__Assigned task__:
Please give the whole listing again word for word, and drop any pictures it holds.
+++ Material for this exercise +++
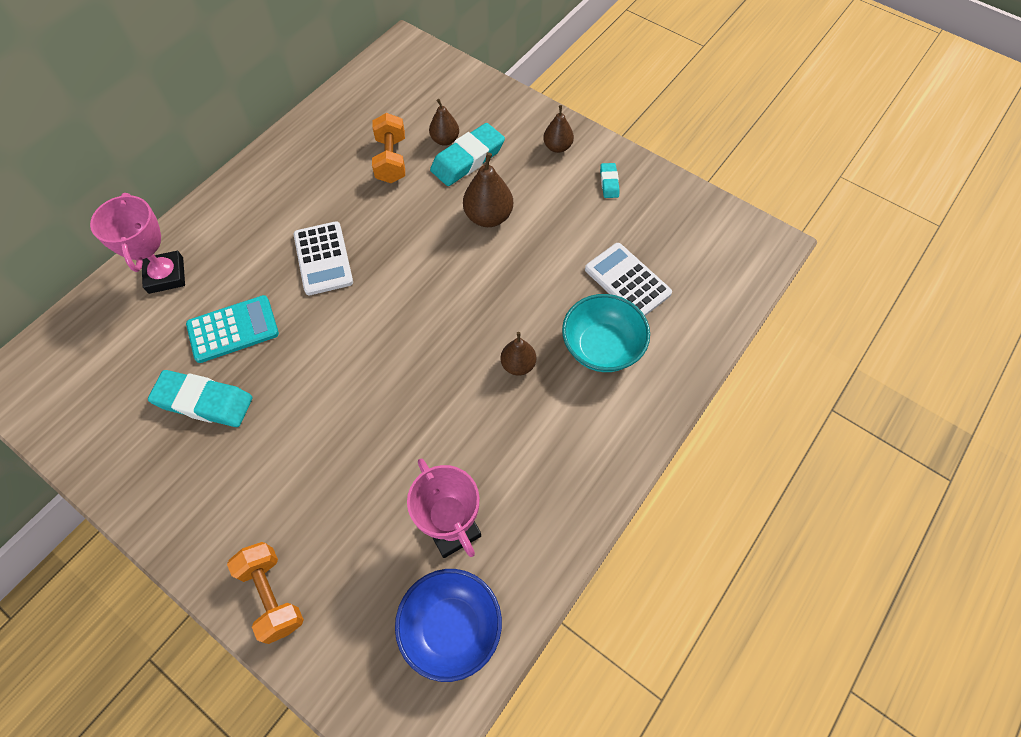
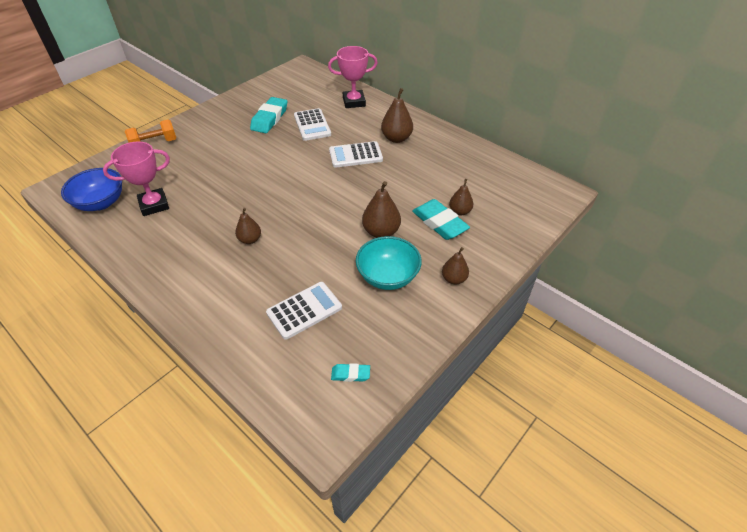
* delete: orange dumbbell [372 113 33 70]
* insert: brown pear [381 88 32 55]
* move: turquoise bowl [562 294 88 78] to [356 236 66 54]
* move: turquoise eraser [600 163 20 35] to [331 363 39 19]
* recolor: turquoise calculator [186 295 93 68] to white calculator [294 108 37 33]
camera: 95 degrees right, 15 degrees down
+++
__Answer below__:
* delete: orange dumbbell [372 113 33 70]
* insert: brown pear [381 88 32 55]
* move: turquoise bowl [562 294 88 78] to [356 236 66 54]
* move: turquoise eraser [600 163 20 35] to [331 363 39 19]
* recolor: turquoise calculator [186 295 93 68] to white calculator [294 108 37 33]
camera: 95 degrees right, 15 degrees down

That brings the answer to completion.